Required action
When "bell" occurs in a line of the material, copy that line.
-=-=-
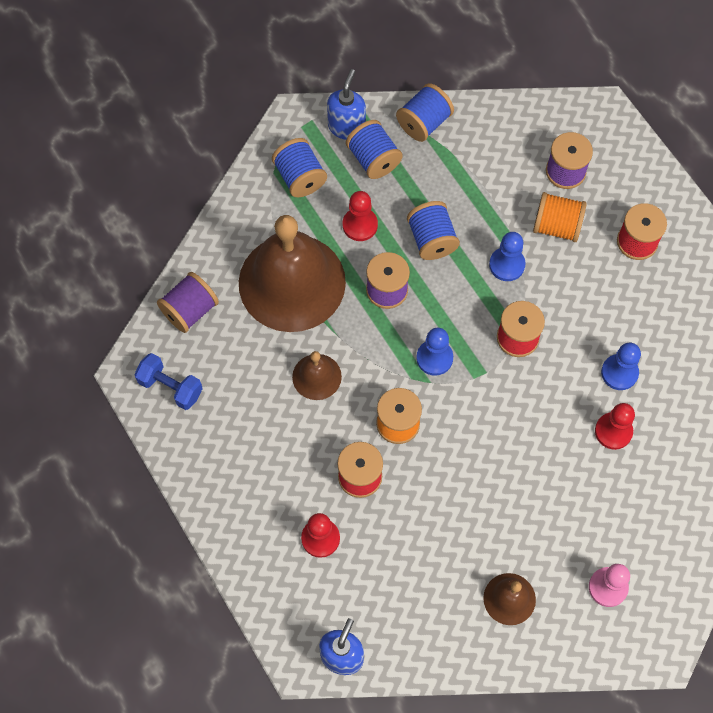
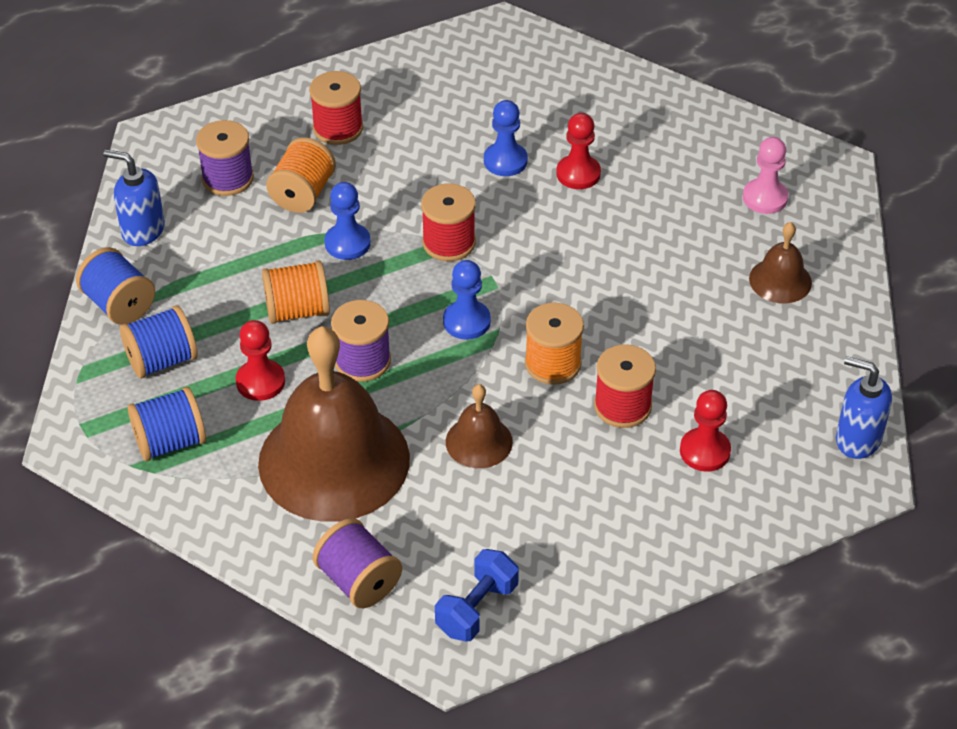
camera: 85 degrees left, 20 degrees down
blue soap dispenser [327,69,366,140] -> blue soap dispenser moved to [104,150,165,246]
blue spool [407,201,460,260] -> orange spool [262,260,330,324]

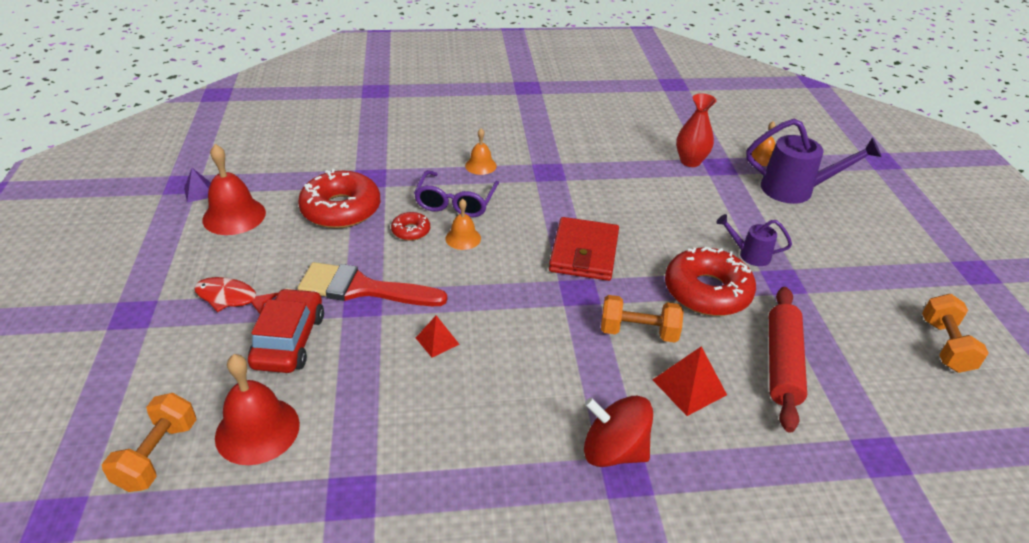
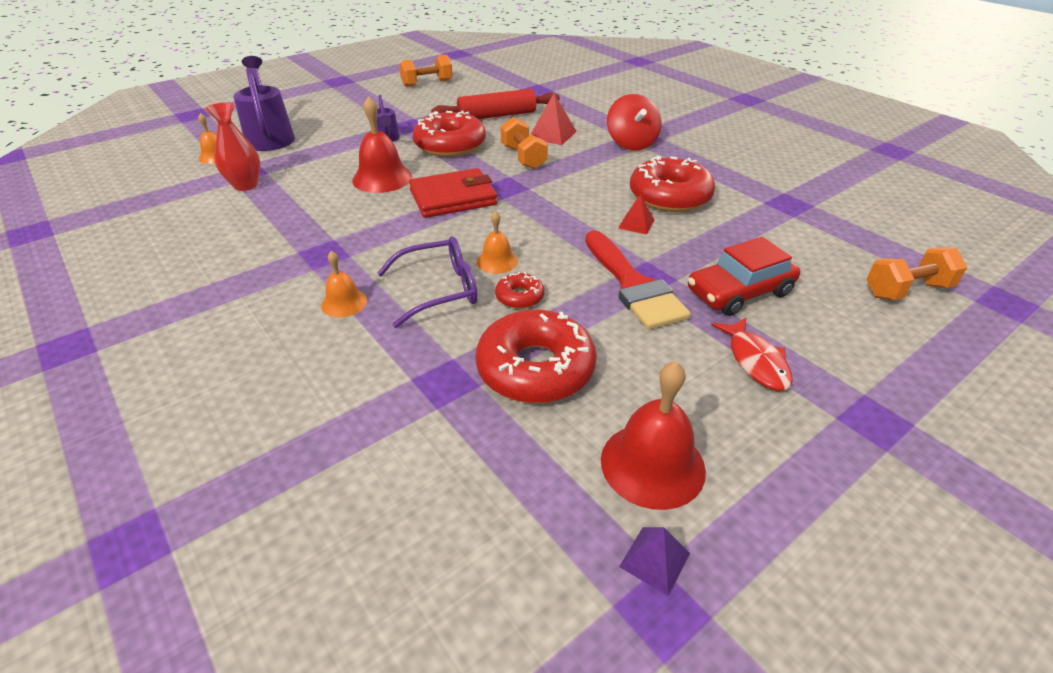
camera: 120 degrees left, 0 degrees up
red bell [215,354,300,465] -> red bell moved to [352,96,412,193]
none -> red donut [630,156,715,212]

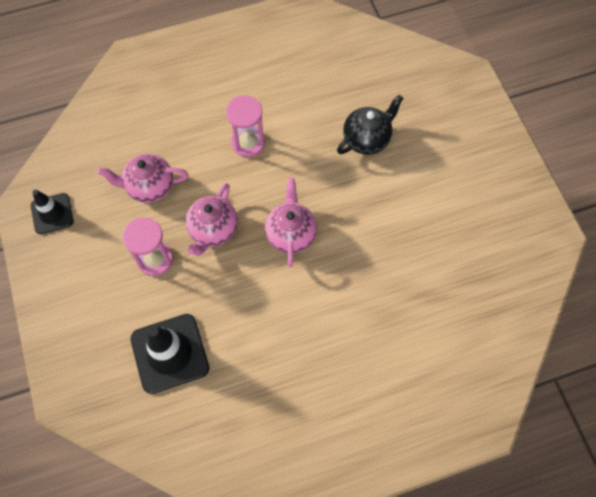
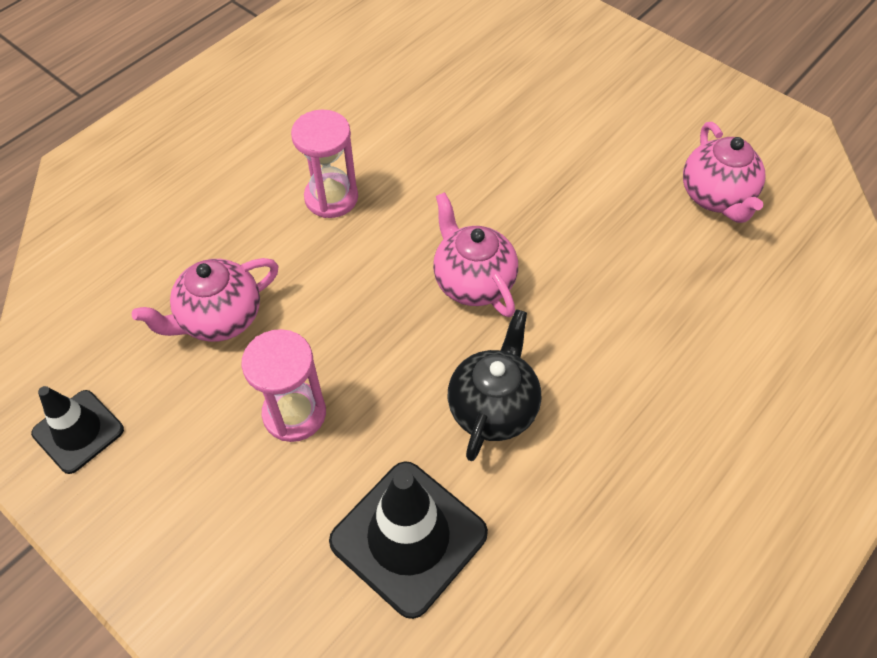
camera: 30 degrees left, 10 degrees down
pink teapot [185,183,238,256] -> pink teapot moved to [683,122,765,223]
black teapot [337,95,404,155] -> black teapot moved to [448,310,541,461]

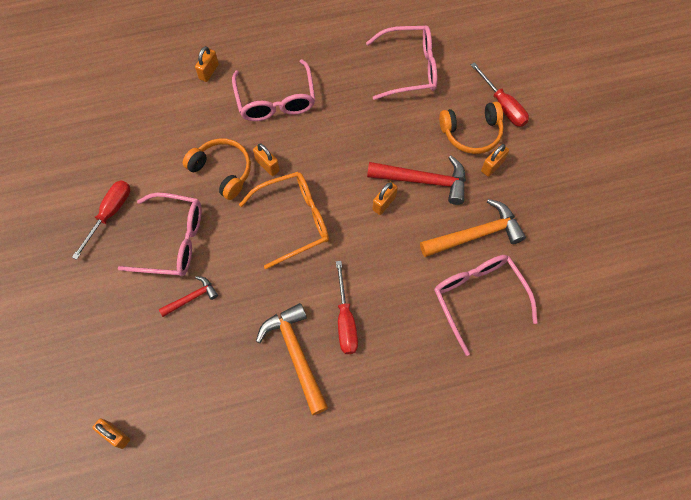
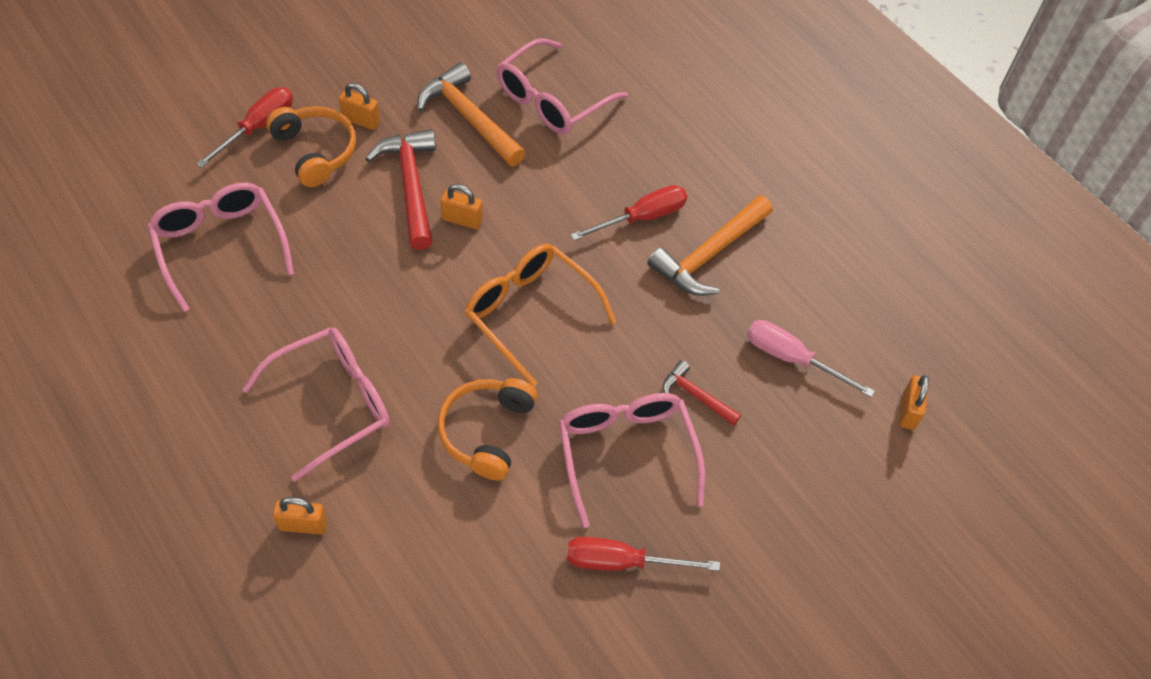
camera: 115 degrees left, 10 degrees down
orange padlock [253,143,280,176] -> none
none -> pink screwdriver [747,320,875,397]

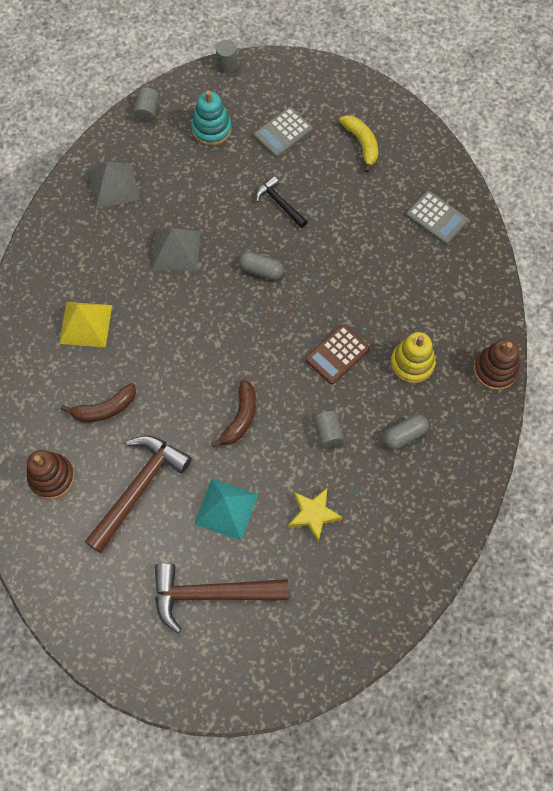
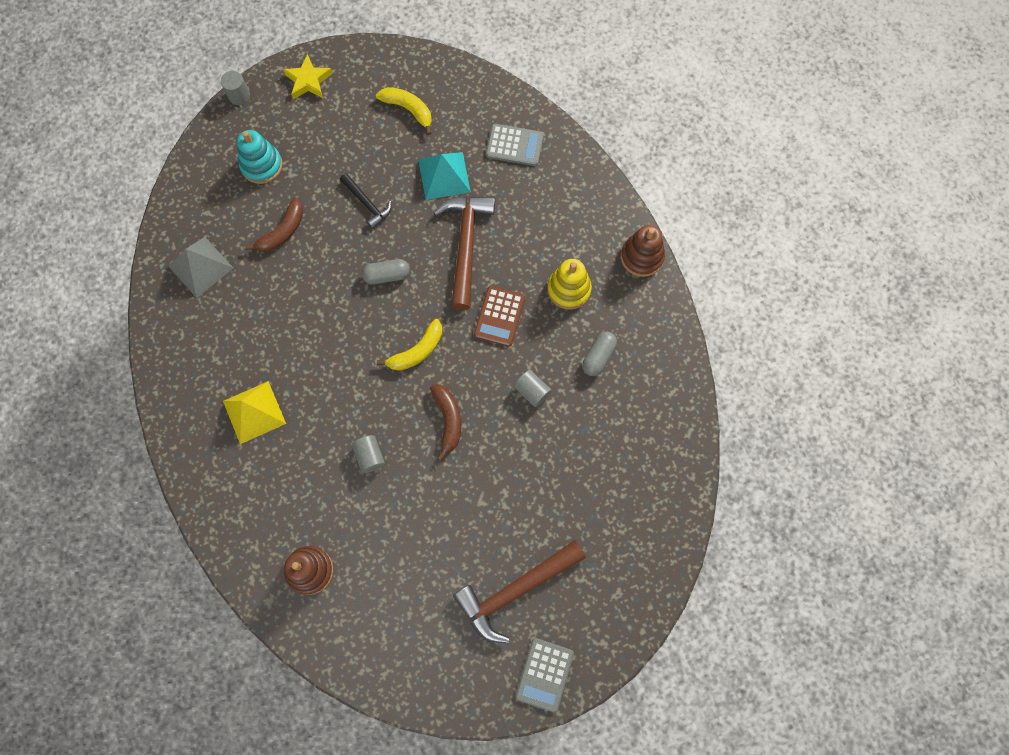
camera: 30 degrees left, 5 degrees up
brown banana [61,383,136,422] -> brown banana moved to [245,197,303,252]
brown hammer [85,435,192,553] -> brown hammer moved to [433,196,495,310]
grey cylinder [134,88,159,122] -> grey cylinder moved to [352,435,385,473]
grey pyramid [152,228,200,271] -> none
turquoise pyramid [194,479,258,541] -> turquoise pyramid moved to [418,152,471,200]
grey calculator [254,107,313,157] -> grey calculator moved to [516,638,574,712]
black hammer [256,176,308,228] -> black hammer turned 150 degrees counterclockwise [340,173,392,229]
yellow star [288,488,343,542] -> yellow star moved to [283,54,333,99]
none -> yellow banana [377,319,442,371]

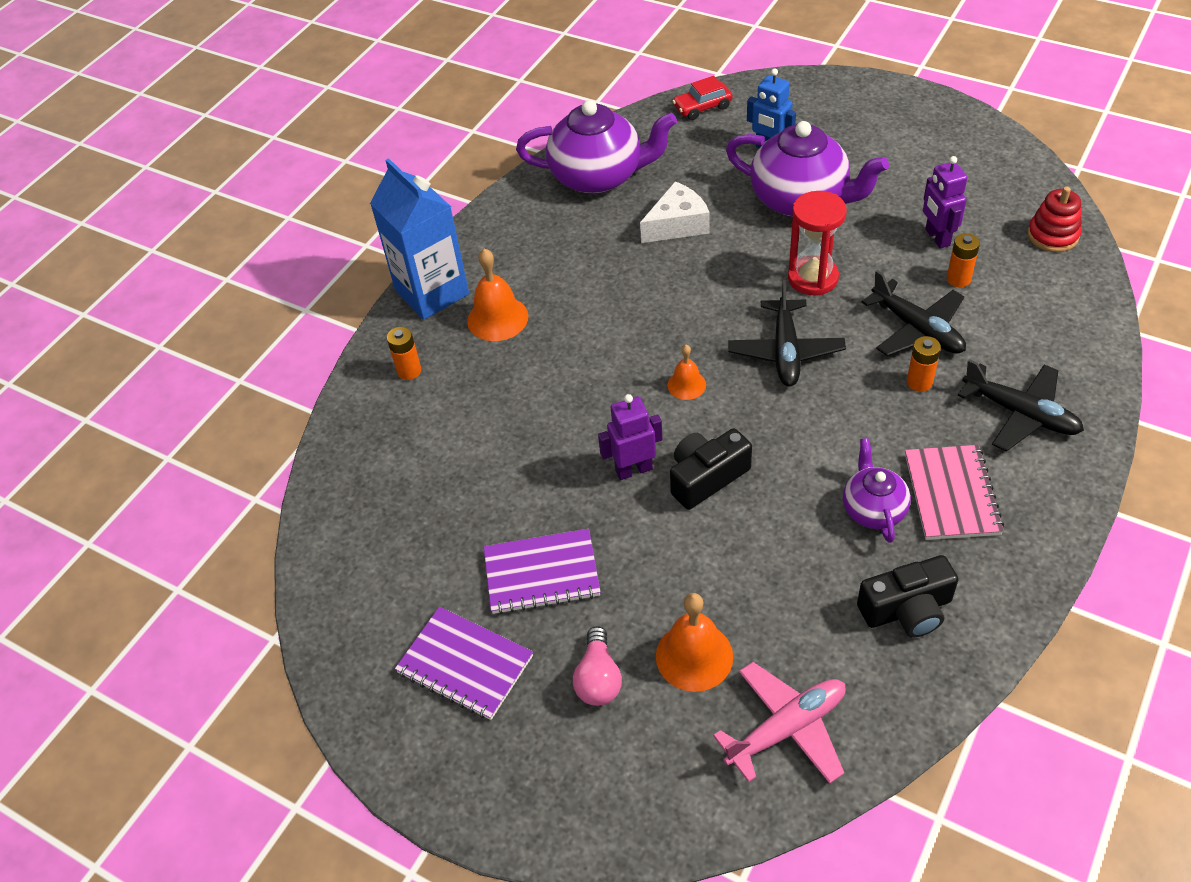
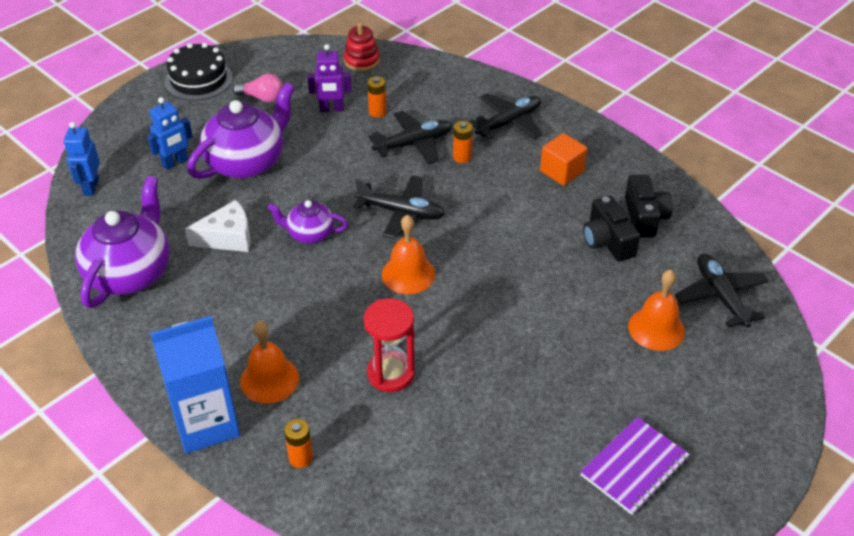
camera: 80 degrees left, 5 degrees down
purple notebook [484,529,601,614] -> none
pink light bulb [573,626,622,706] -> pink light bulb moved to [233,74,283,103]
purple robot [598,394,663,480] -> none
white cheese [640,181,710,243] -> white cheese turned 90 degrees clockwise [185,200,250,252]
orange bell [667,345,706,400] -> orange bell [382,215,435,294], size x1.69
black camera [670,428,752,510] -> black camera moved to [583,196,640,261]
red car [673,76,732,120] -> blue robot [64,122,100,196]
pink plane [713,662,846,784] -> black plane [675,253,769,328]
red hourglass [788,191,847,295] -> red hourglass moved to [364,298,415,392]
purple teapot [843,438,911,543] -> purple teapot moved to [267,200,348,244]
pink notebook [905,445,1004,540] -> orange cube [540,133,587,186]
none -> black cake [165,43,233,101]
-=-=-
The completed task
red bell [215,354,300,465] -> red bell moved to [352,96,412,193]
orange bell [667,345,706,400] -> orange bell [382,215,435,294], size x1.69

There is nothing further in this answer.